SOURCE DATA:
▼▼▼

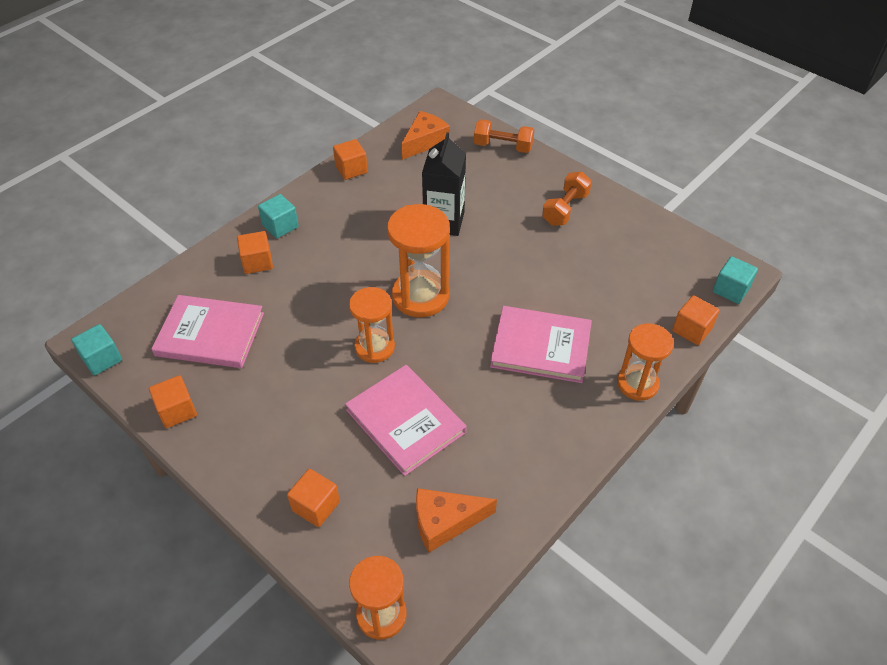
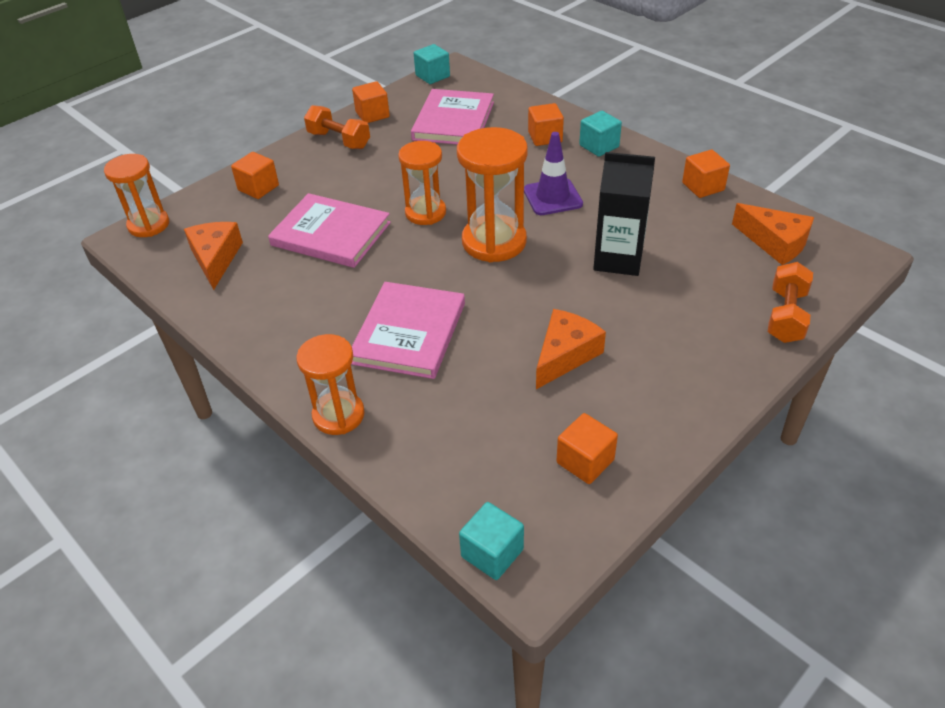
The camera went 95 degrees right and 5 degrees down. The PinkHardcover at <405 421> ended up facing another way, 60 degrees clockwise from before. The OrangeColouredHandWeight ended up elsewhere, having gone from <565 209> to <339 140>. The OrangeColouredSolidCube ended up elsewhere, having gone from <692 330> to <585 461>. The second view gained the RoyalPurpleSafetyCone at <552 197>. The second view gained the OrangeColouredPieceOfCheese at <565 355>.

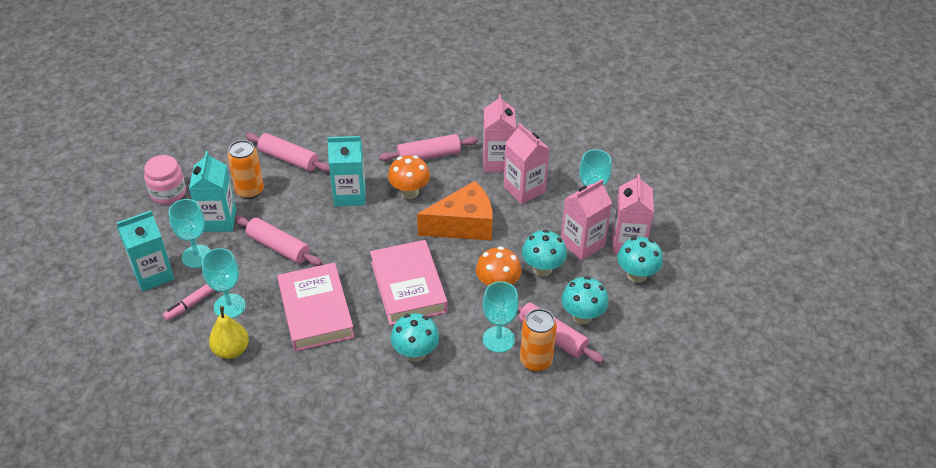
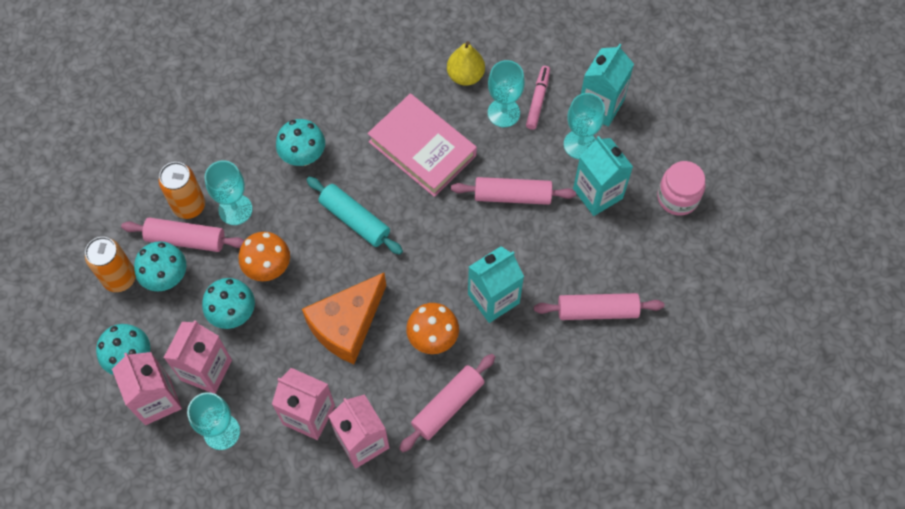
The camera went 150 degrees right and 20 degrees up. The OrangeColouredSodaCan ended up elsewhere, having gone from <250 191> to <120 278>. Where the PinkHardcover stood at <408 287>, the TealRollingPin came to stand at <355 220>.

▲▲▲
▼▼▼

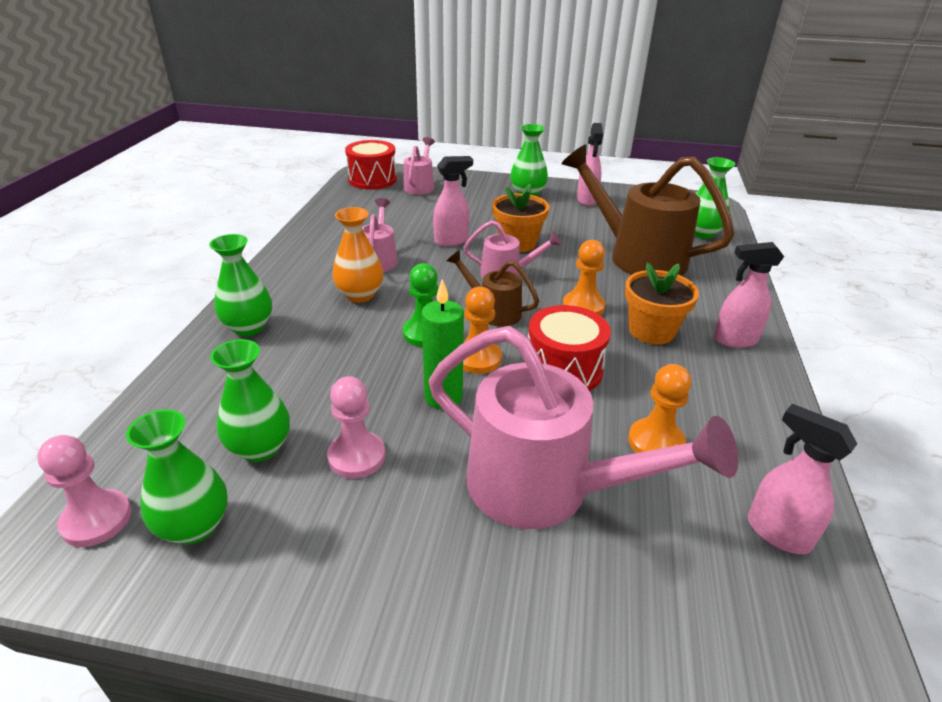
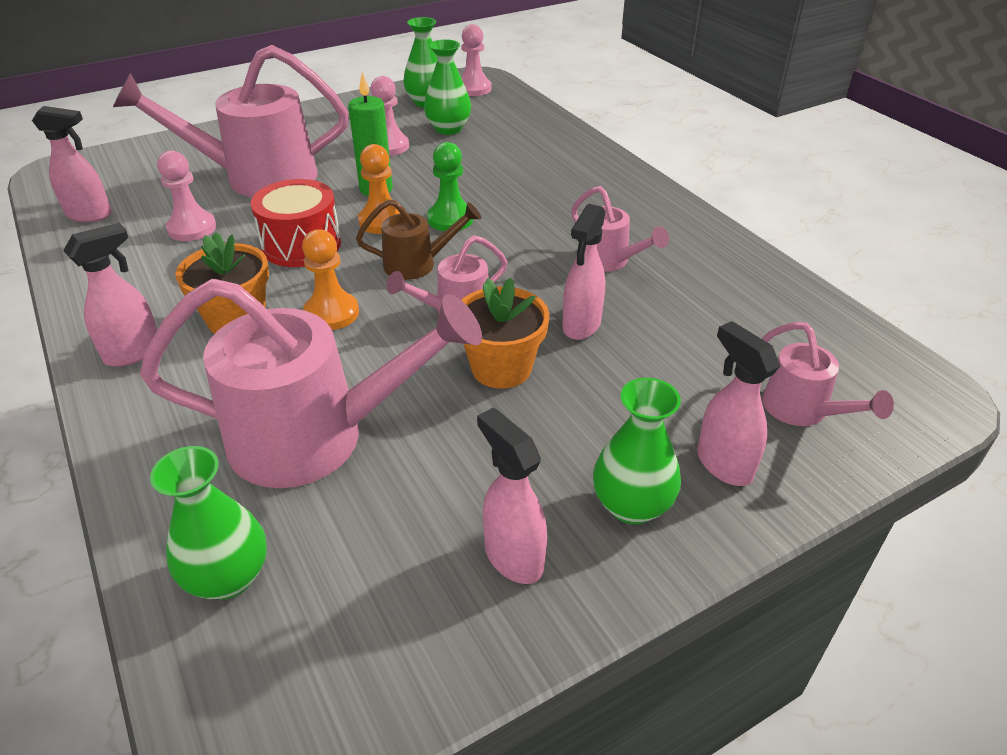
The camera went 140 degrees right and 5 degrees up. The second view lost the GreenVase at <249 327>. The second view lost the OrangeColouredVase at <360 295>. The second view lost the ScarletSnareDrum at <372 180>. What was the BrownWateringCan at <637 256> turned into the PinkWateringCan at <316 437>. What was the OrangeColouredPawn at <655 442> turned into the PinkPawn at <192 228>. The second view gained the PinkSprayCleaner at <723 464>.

▲▲▲
▼▼▼

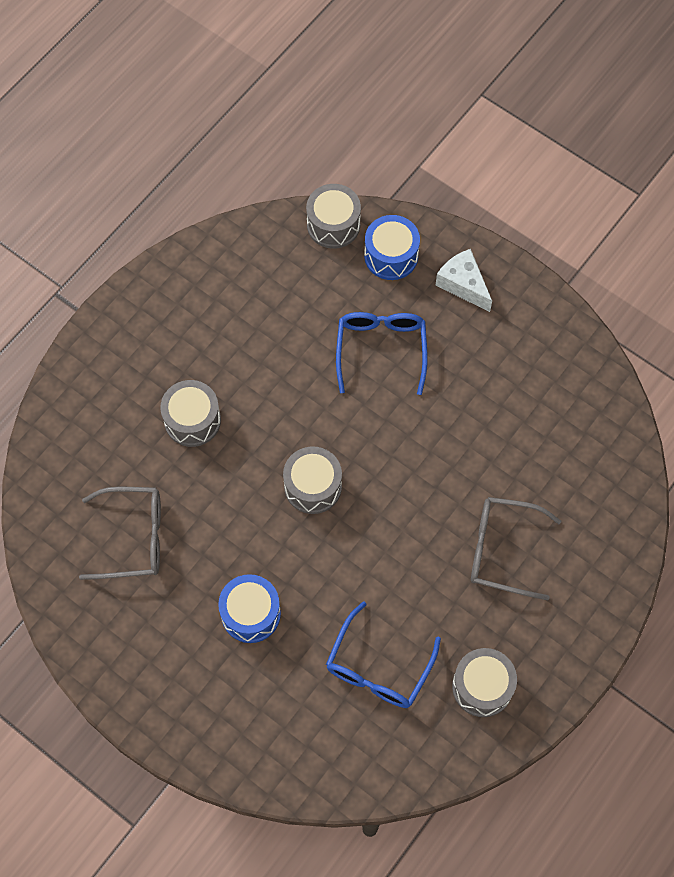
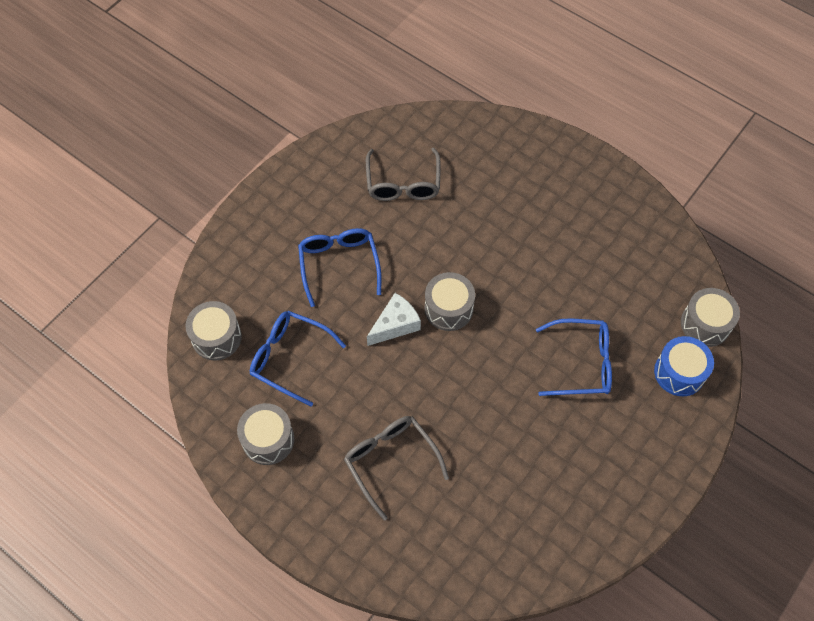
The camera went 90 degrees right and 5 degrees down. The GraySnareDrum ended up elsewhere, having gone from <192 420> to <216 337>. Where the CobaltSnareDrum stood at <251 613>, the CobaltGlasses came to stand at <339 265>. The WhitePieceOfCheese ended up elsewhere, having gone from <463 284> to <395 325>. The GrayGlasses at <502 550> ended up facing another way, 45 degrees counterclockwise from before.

▲▲▲

PROBLEM DESCRIPTION: What belongs in the answer is each line of the listing that contains the word "PinkHardcover".

EXERCISE SOLUTION:
The camera went 95 degrees right and 5 degrees down. The PinkHardcover at <405 421> ended up facing another way, 60 degrees clockwise from before. The OrangeColouredHandWeight ended up elsewhere, having gone from <565 209> to <339 140>. The OrangeColouredSolidCube ended up elsewhere, having gone from <692 330> to <585 461>. The second view gained the RoyalPurpleSafetyCone at <552 197>. The second view gained the OrangeColouredPieceOfCheese at <565 355>.
The camera went 150 degrees right and 20 degrees up. The OrangeColouredSodaCan ended up elsewhere, having gone from <250 191> to <120 278>. Where the PinkHardcover stood at <408 287>, the TealRollingPin came to stand at <355 220>.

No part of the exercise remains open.